---- Record extracts

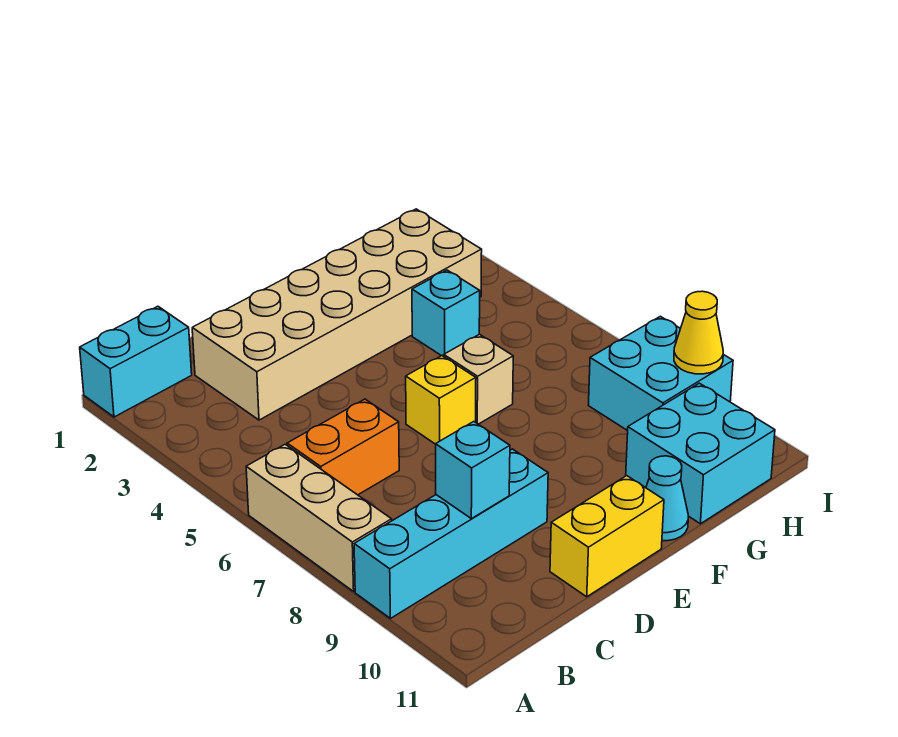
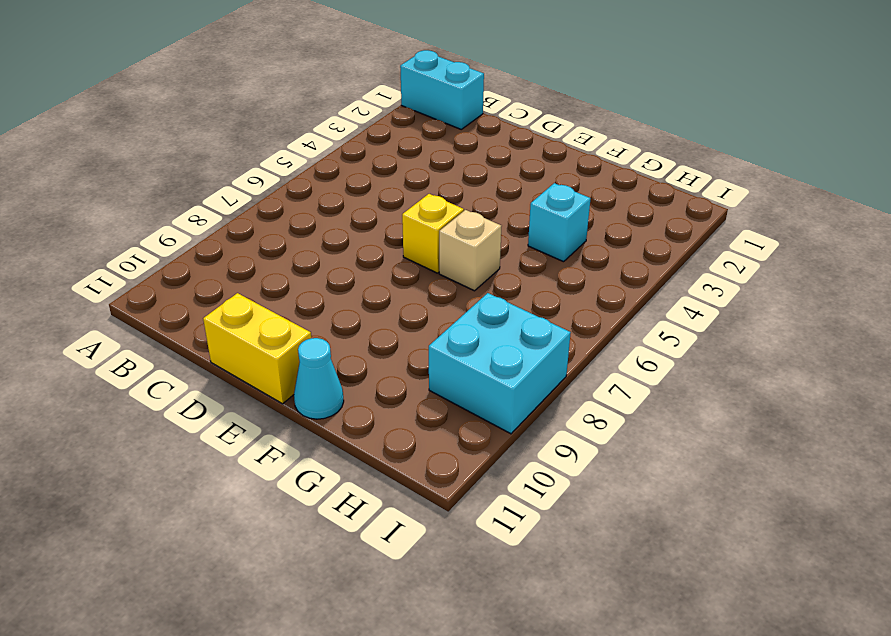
none -> tan brick A6:A8 level 1
none -> cyan brick A9:D9 level 1
none -> orange brick B6:C6 level 1

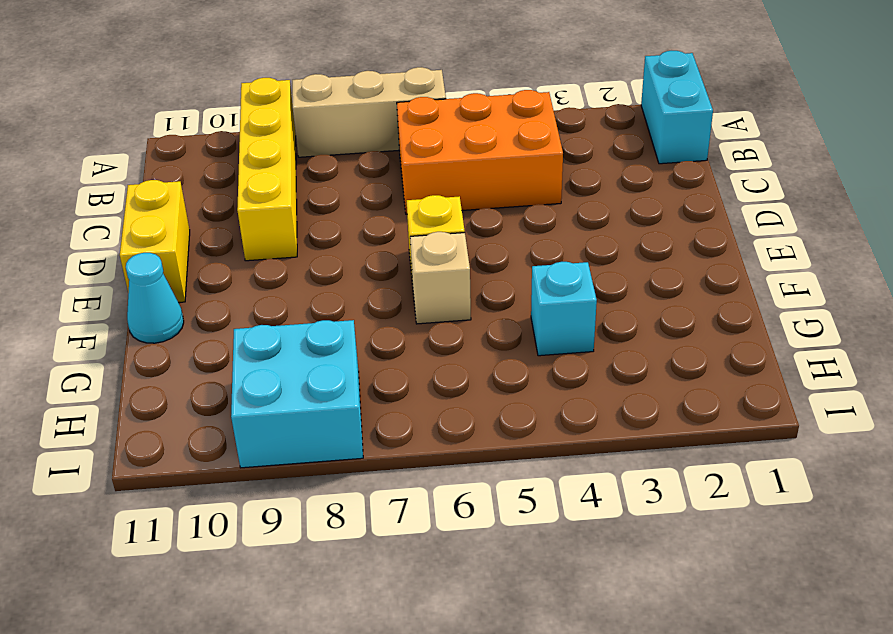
yellow brick A9:D9 level 1 -> cyan brick A9:D9 level 1
orange brick B4:C6 level 1 -> orange brick B6:C6 level 1
none -> tan brick C2:H3 level 1
none -> cyan brick G10:H11 level 1
none -> cyan brick C9 level 2

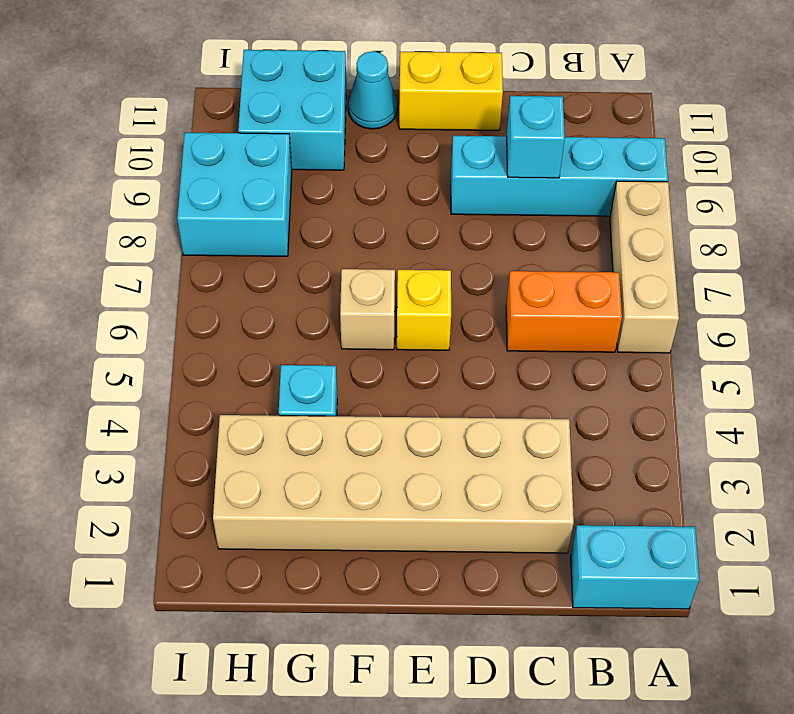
none -> yellow cone I9 level 2

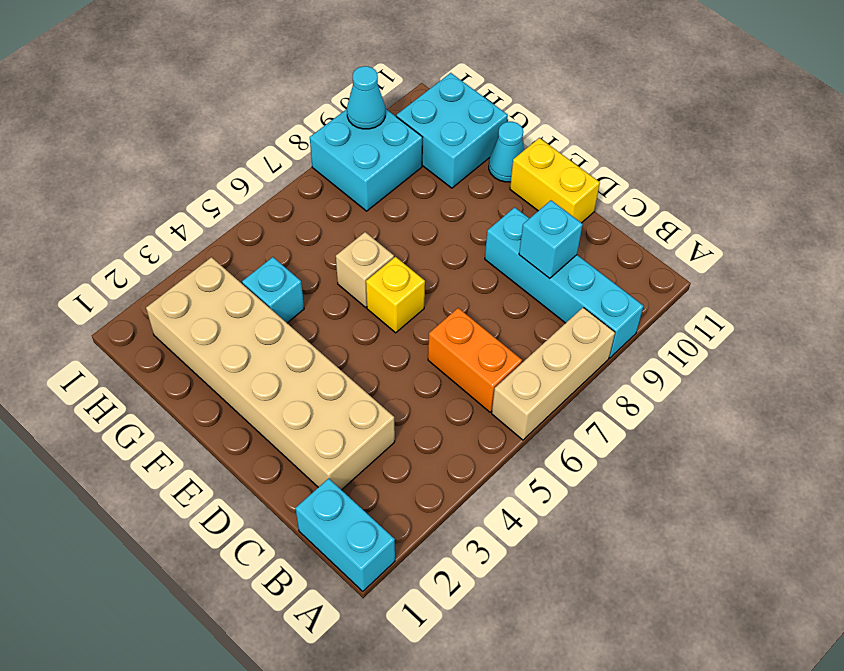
cyan cone I9 level 2 -> yellow cone I9 level 2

--------

The expected output is exactly the lines from the one containing "none -> cyan brick C9 level 2" through the last line of the listing, both included, with every picture left out.

none -> cyan brick C9 level 2

none -> yellow cone I9 level 2

cyan cone I9 level 2 -> yellow cone I9 level 2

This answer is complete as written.